Stored data ▸
▬▬▬▬▬▬▬▬▬▬

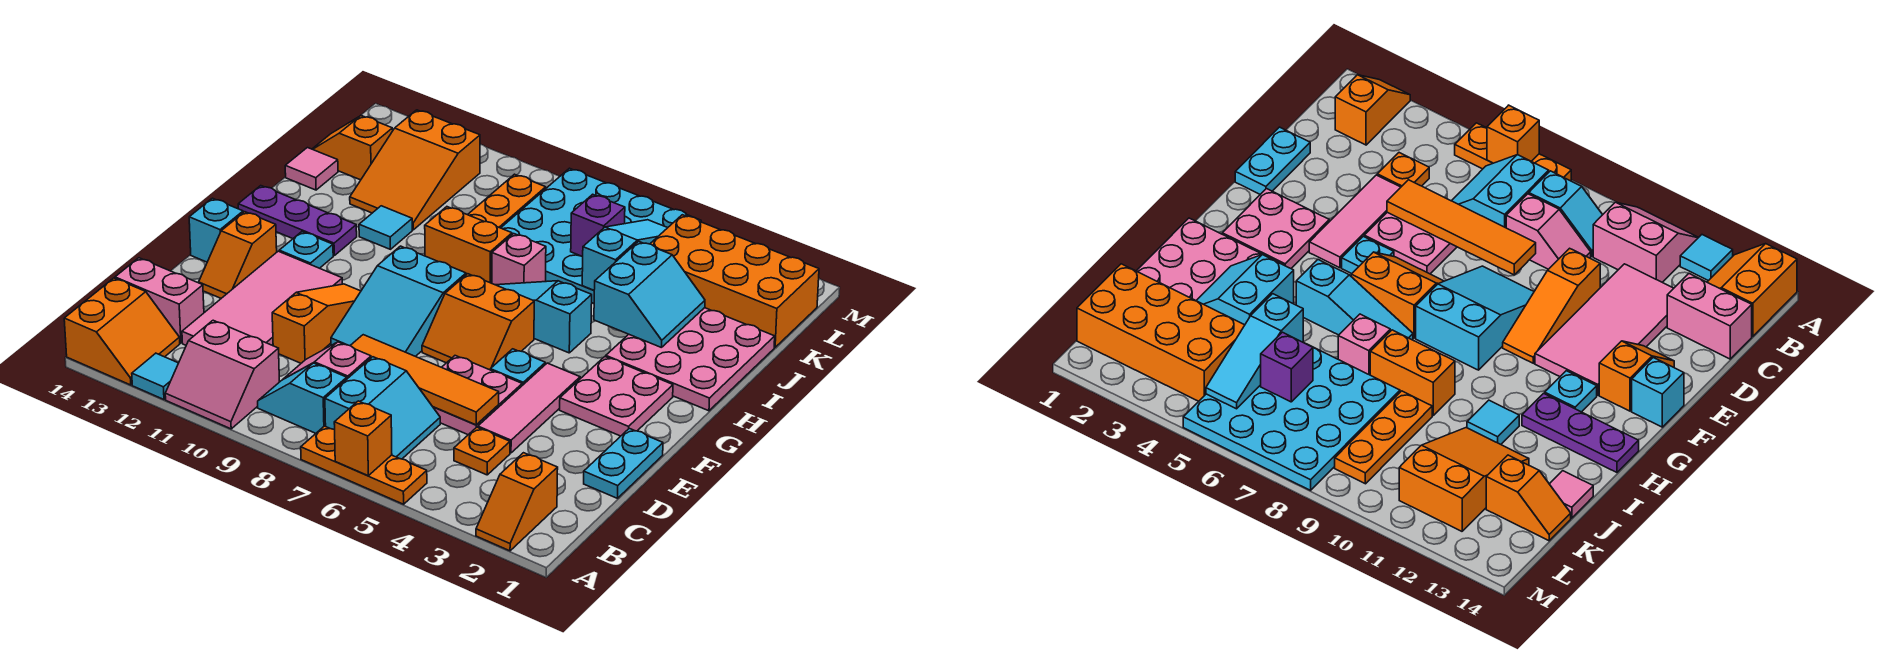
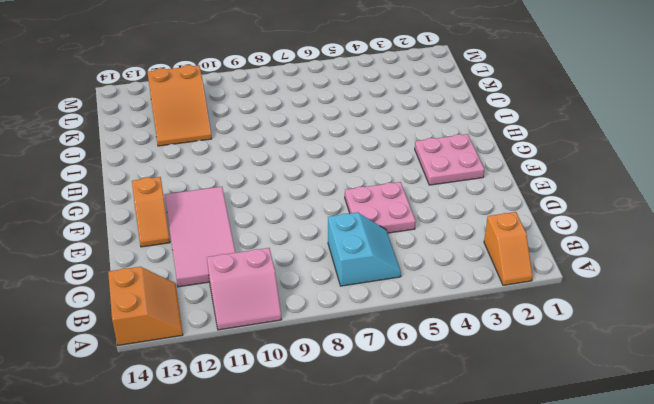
none -> orange plate A5:A7 level 1
none -> cyan tile A12 level 1
none -> cyan slope B8:B9 level 1 top 8
none -> orange plate C4 level 1

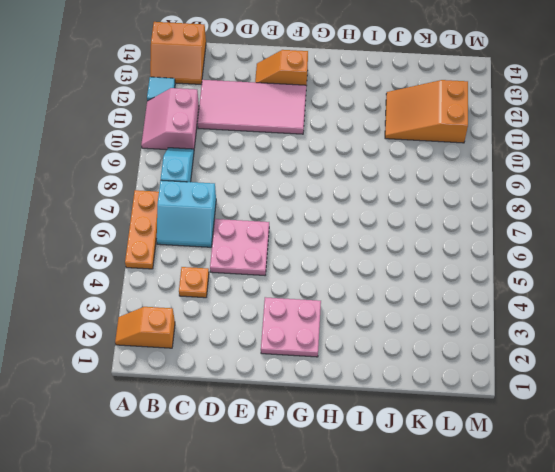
none -> pink slope C8:C9 level 1 top 8
none -> pink brick C13:C14 level 1
none -> cyan plate D1:E1 level 1
none -> pink tile D4:F4 level 1

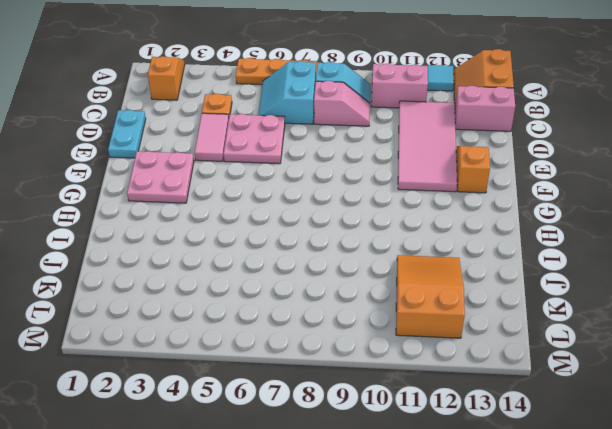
pink tile D4:E4 level 1 -> pink tile D4:F4 level 1
none -> orange slope D10:F10 level 1 top D
none -> cyan slope E8:G9 level 1 top G
none -> cyan plate F5 level 1
none -> orange slope F6:G7 level 1 top G

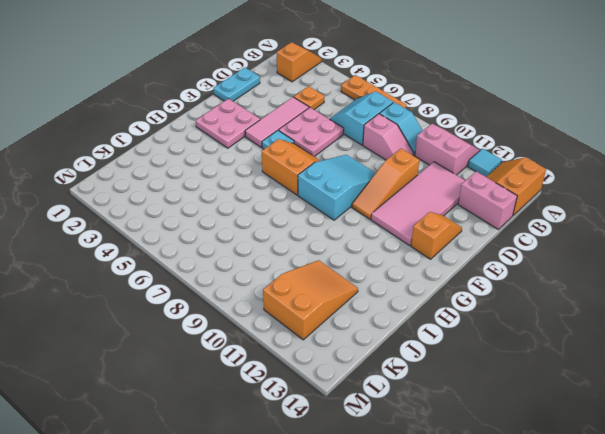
none -> cyan brick F14 level 1
none -> cyan plate G12 level 1
none -> pink plate H1:J3 level 1
none -> cyan slope H5:H7 level 1 top 5

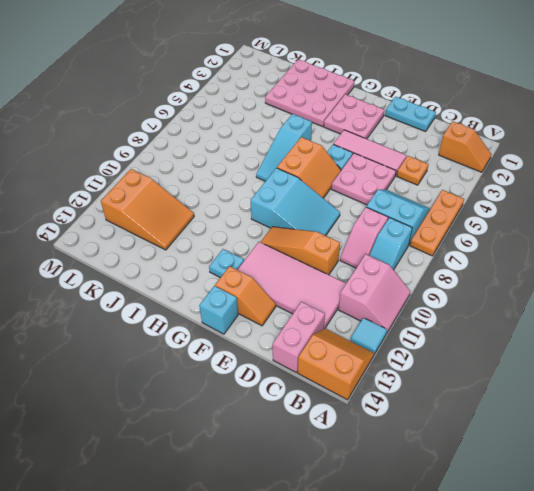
none -> purple plate H12:H14 level 1
none -> pink brick I7 level 1
none -> orange brick I8:I9 level 1
none -> cyan tile I11 level 1

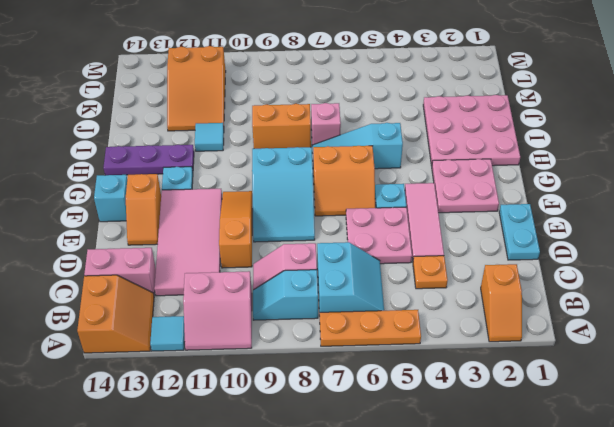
none -> cyan plate J5:M8 level 1
none -> orange plate J9:L9 level 1
none -> pink tile J14 level 1
none -> orange brick K1:L4 level 1

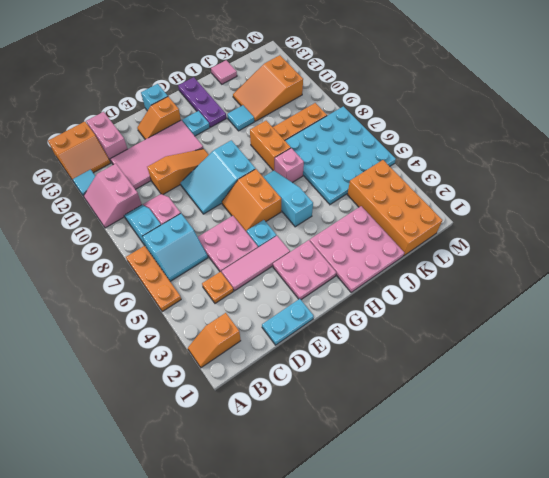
none -> orange slope K13:K14 level 1 top 13
none -> orange brick A6 level 2
none -> orange tile D5:D8 level 2
none -> cyan slope I3:J4 level 2 top 4

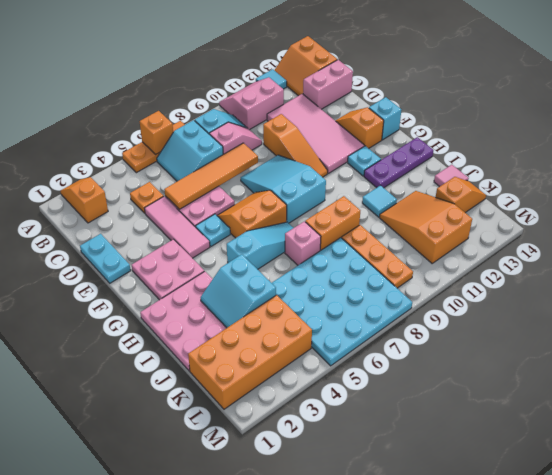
none -> cyan slope J5:L5 level 2 top J
none -> purple brick K6 level 2

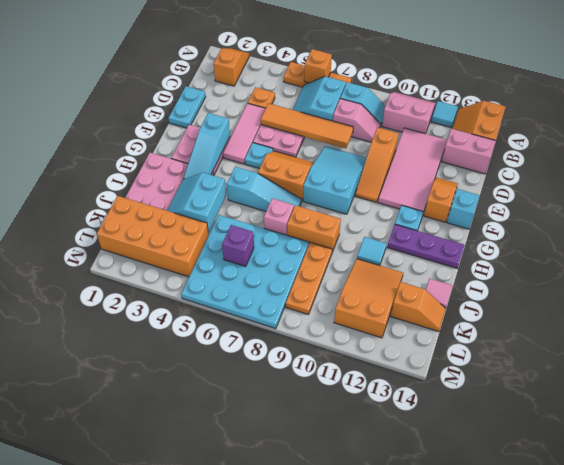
cyan slope F3:H3 level 2 top F -> cyan slope J5:L5 level 2 top J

▬▬▬▬▬▬▬▬▬▬

Assignment ▸
Taking every line of the records above into account, tally those that contain "slope" and give only the total.

Answer to the problem ▸
10